### What the task asks
Locate the line containing "(427, 290) = (390, 184): none -> green box", then please write out that line and all the lines below it in the entries exactly.

### Data supplied
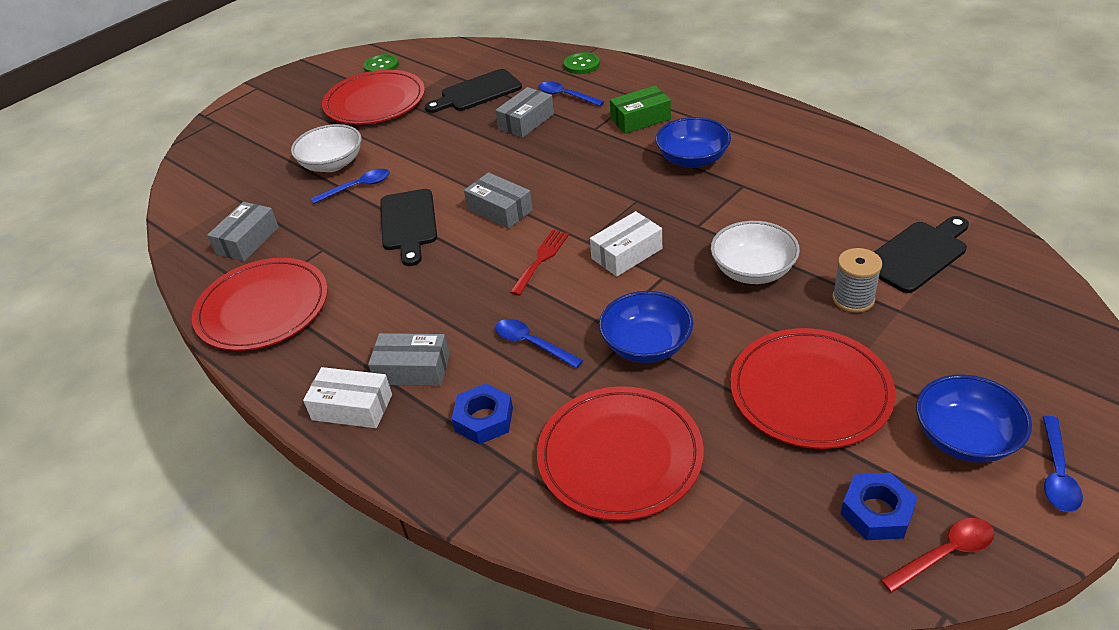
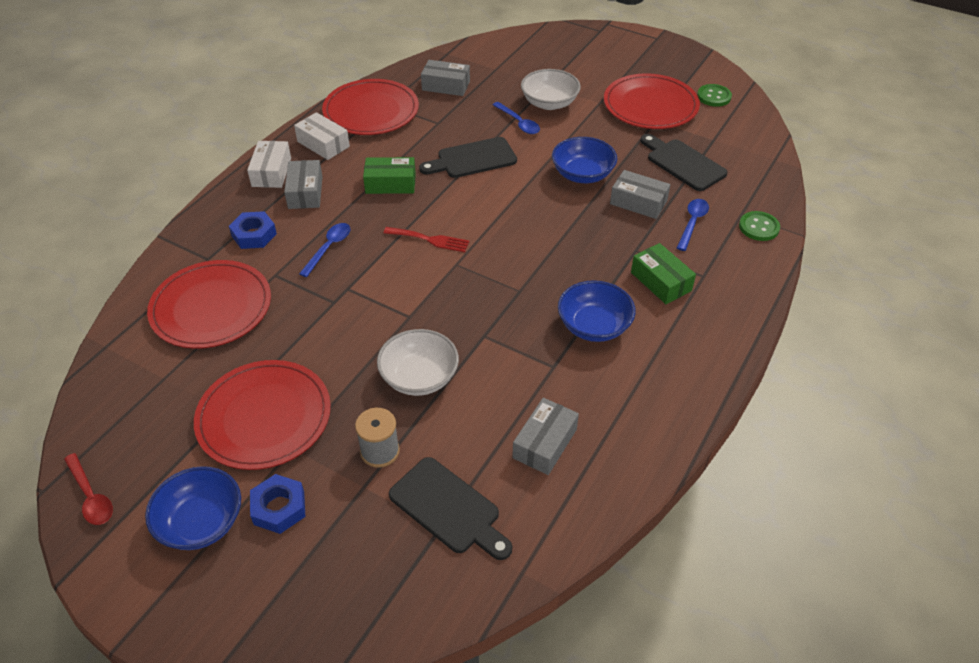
camera: 75 degrees right, 5 degrees up
(427, 290) = (390, 184): none -> green box
(500, 210) = (495, 206): grey box -> grey box (545, 443)
(626, 253) = (440, 291): white box -> white box (323, 144)
(646, 345) = (324, 312): blue bowl -> blue bowl (582, 174)
(876, 512) = (136, 456): blue nut -> blue nut (279, 508)
(1057, 474) = (153, 586): blue spoon -> none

### Result for this task
(427, 290) = (390, 184): none -> green box
(500, 210) = (495, 206): grey box -> grey box (545, 443)
(626, 253) = (440, 291): white box -> white box (323, 144)
(646, 345) = (324, 312): blue bowl -> blue bowl (582, 174)
(876, 512) = (136, 456): blue nut -> blue nut (279, 508)
(1057, 474) = (153, 586): blue spoon -> none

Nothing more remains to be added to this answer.